• **Prompt**
Without the pictures, give the records again exactly as they appear.

• **Version comparison data**
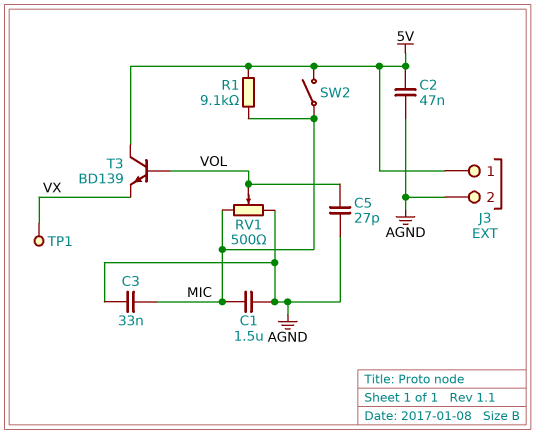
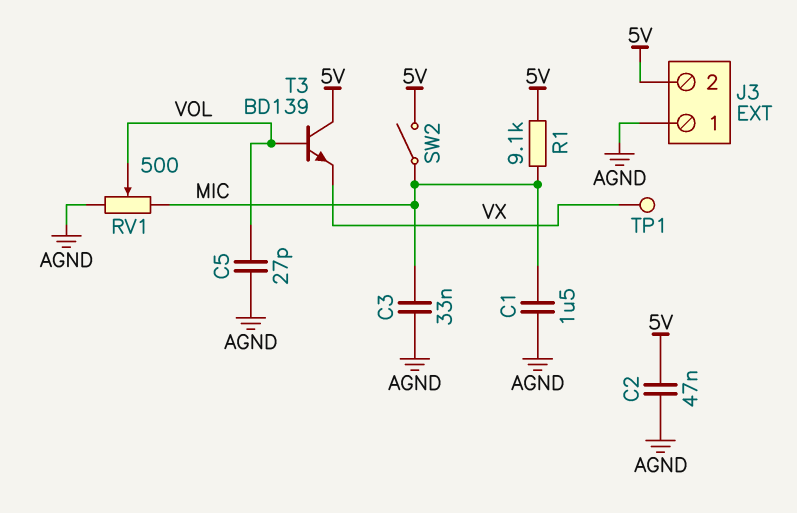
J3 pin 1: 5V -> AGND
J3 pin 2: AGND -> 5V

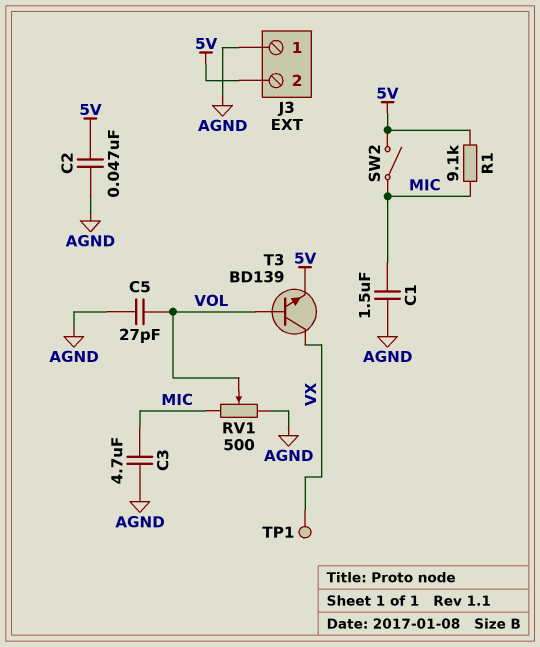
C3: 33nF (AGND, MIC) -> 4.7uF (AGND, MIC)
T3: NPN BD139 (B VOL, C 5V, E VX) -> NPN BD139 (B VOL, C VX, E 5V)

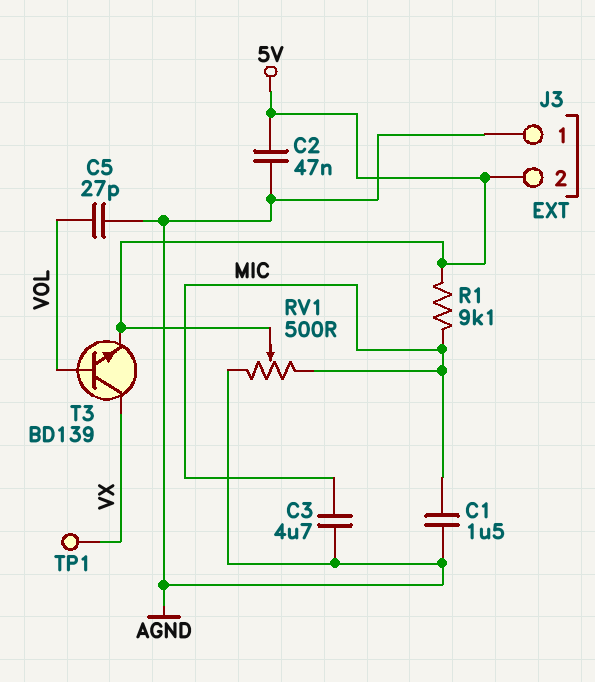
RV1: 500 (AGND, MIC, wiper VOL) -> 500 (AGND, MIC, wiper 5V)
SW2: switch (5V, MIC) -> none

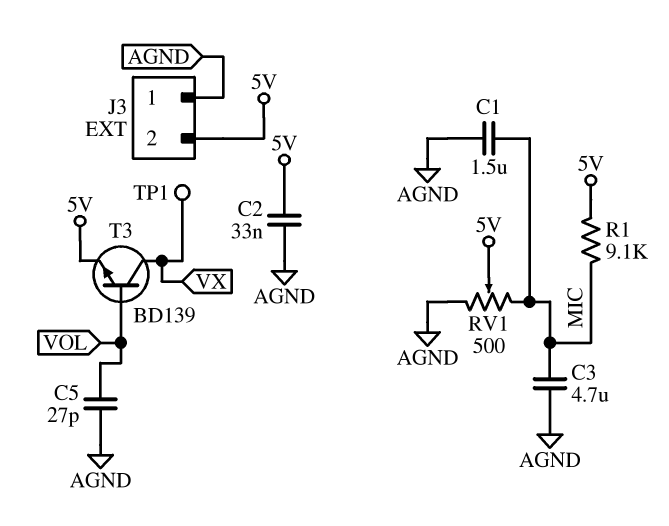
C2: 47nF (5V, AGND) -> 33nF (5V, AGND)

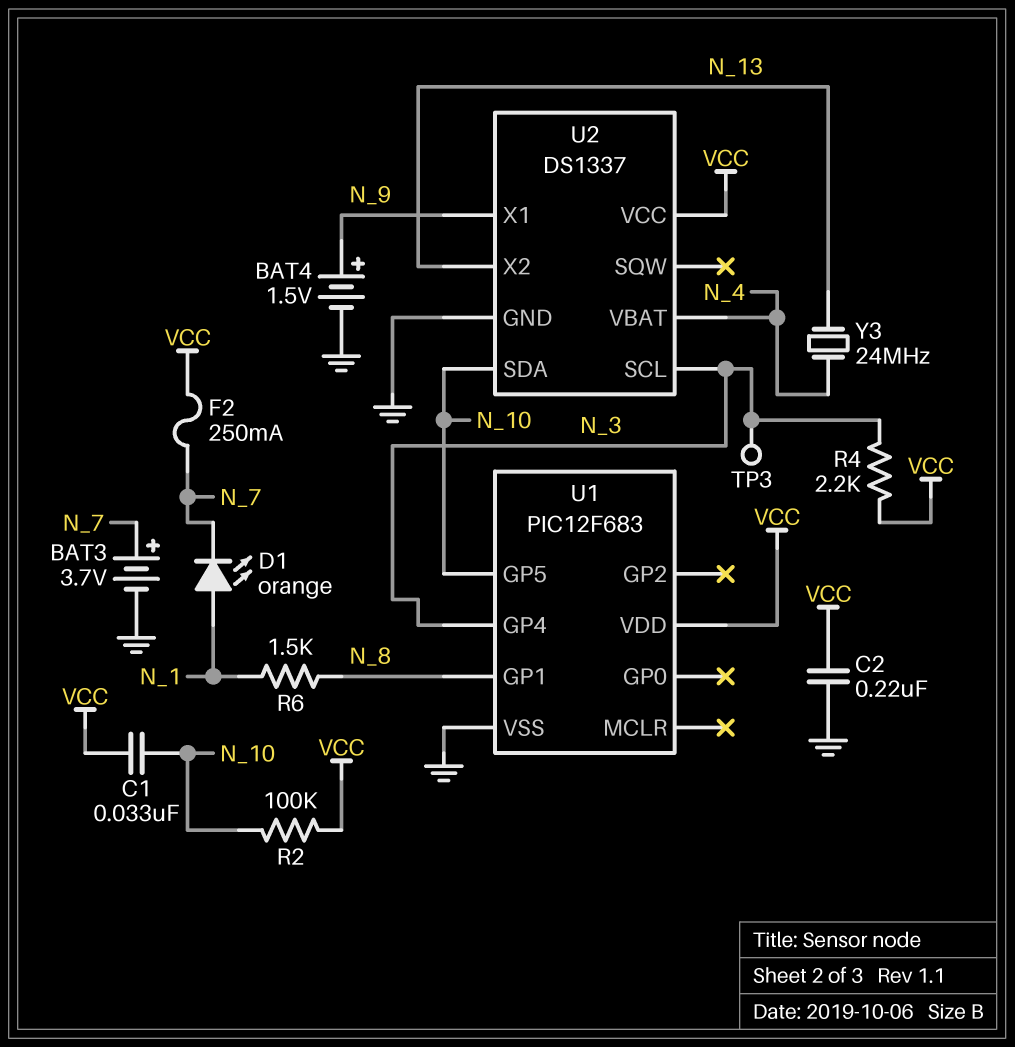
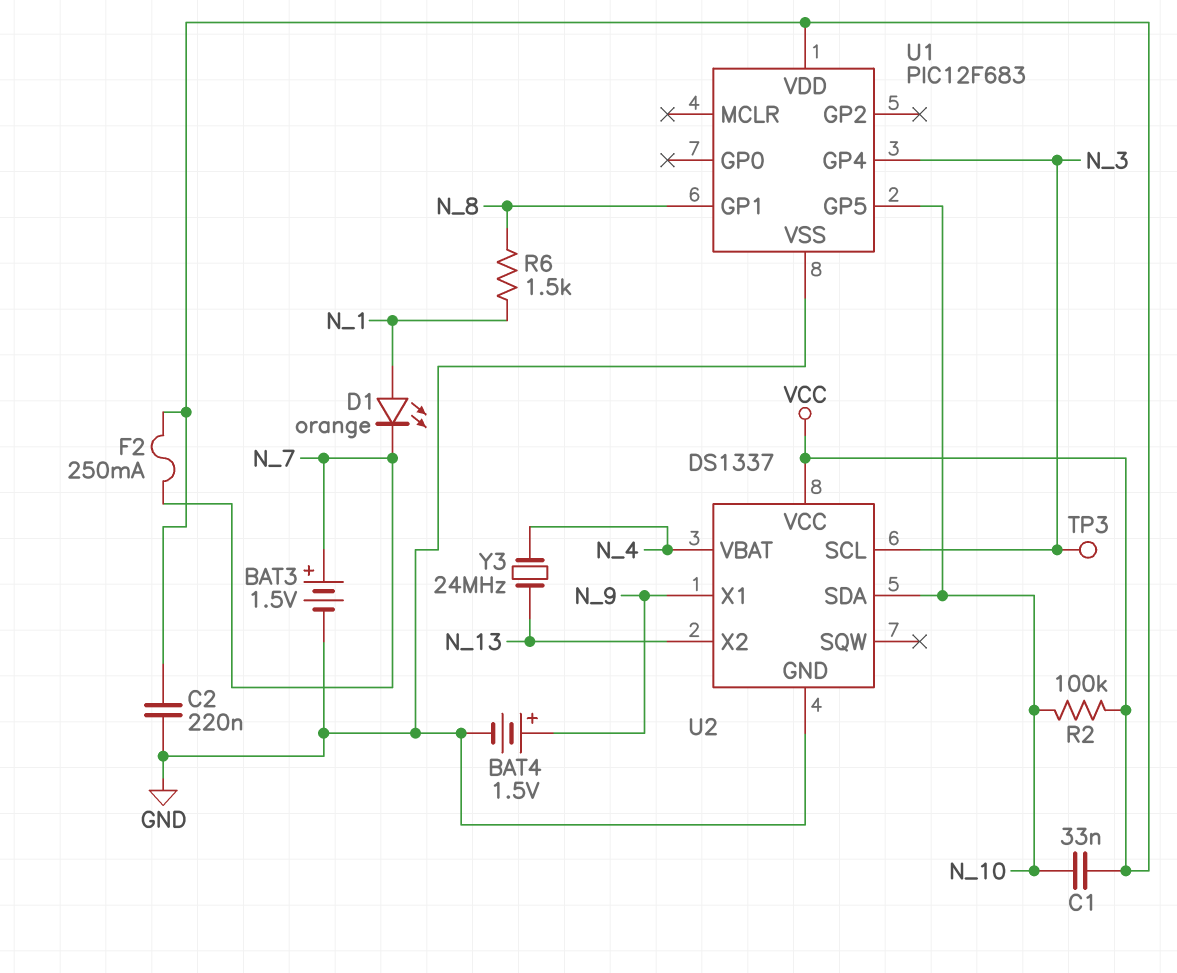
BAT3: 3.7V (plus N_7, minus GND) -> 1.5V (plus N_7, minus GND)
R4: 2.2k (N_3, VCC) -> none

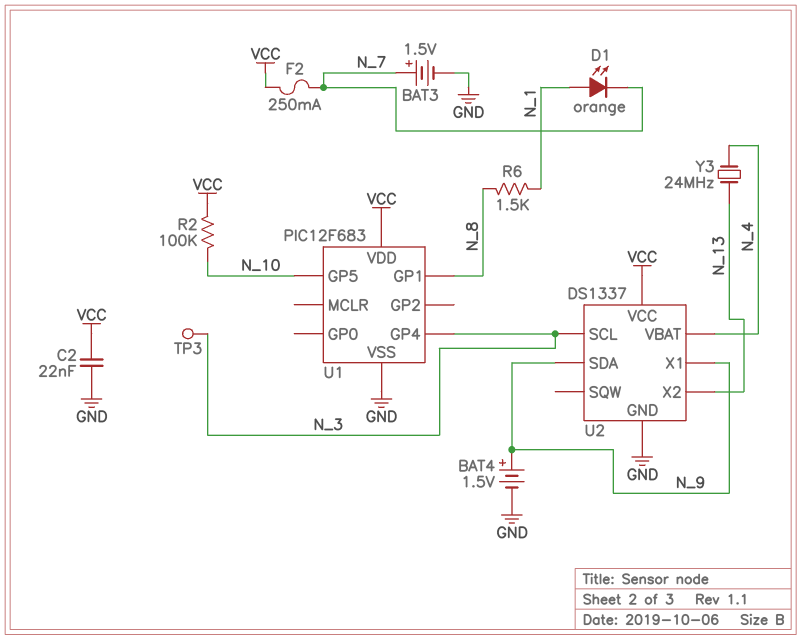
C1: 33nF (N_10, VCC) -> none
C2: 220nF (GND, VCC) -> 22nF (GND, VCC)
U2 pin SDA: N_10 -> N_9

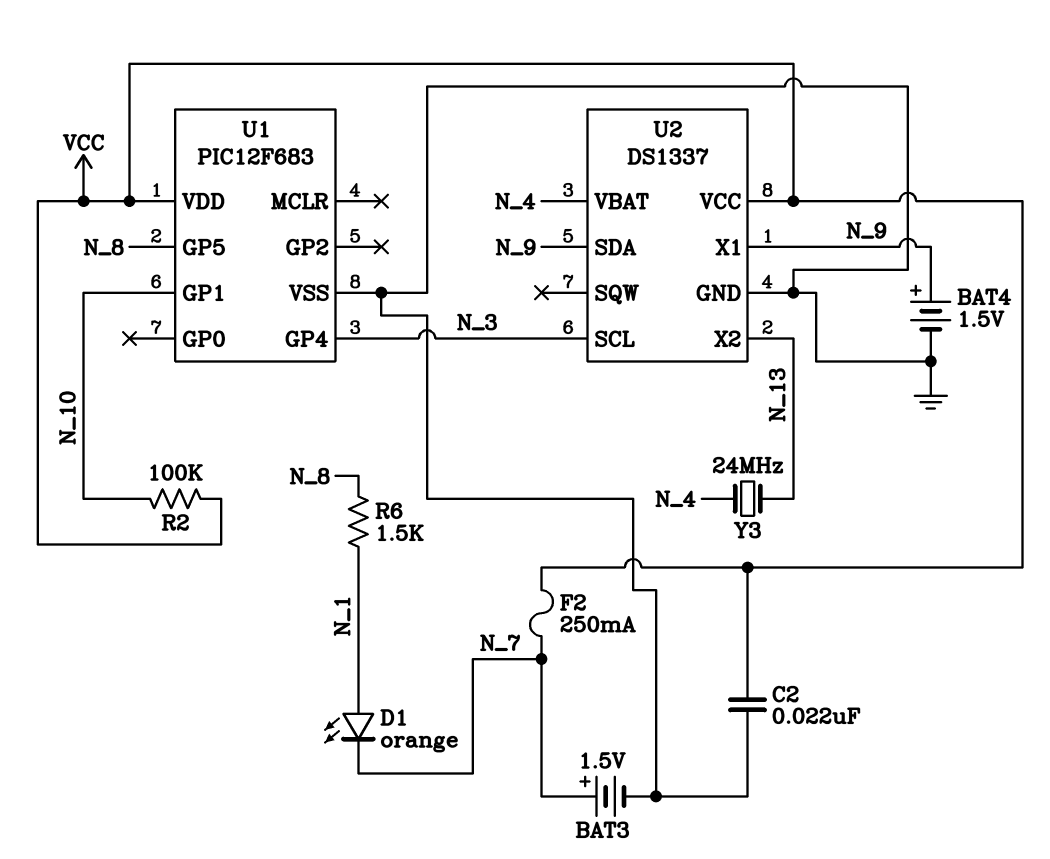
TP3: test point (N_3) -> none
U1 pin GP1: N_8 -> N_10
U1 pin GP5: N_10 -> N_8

• **Exercise result**
J3 pin 1: 5V -> AGND
J3 pin 2: AGND -> 5V

C3: 33nF (AGND, MIC) -> 4.7uF (AGND, MIC)
T3: NPN BD139 (B VOL, C 5V, E VX) -> NPN BD139 (B VOL, C VX, E 5V)

RV1: 500 (AGND, MIC, wiper VOL) -> 500 (AGND, MIC, wiper 5V)
SW2: switch (5V, MIC) -> none

C2: 47nF (5V, AGND) -> 33nF (5V, AGND)

BAT3: 3.7V (plus N_7, minus GND) -> 1.5V (plus N_7, minus GND)
R4: 2.2k (N_3, VCC) -> none

C1: 33nF (N_10, VCC) -> none
C2: 220nF (GND, VCC) -> 22nF (GND, VCC)
U2 pin SDA: N_10 -> N_9

TP3: test point (N_3) -> none
U1 pin GP1: N_8 -> N_10
U1 pin GP5: N_10 -> N_8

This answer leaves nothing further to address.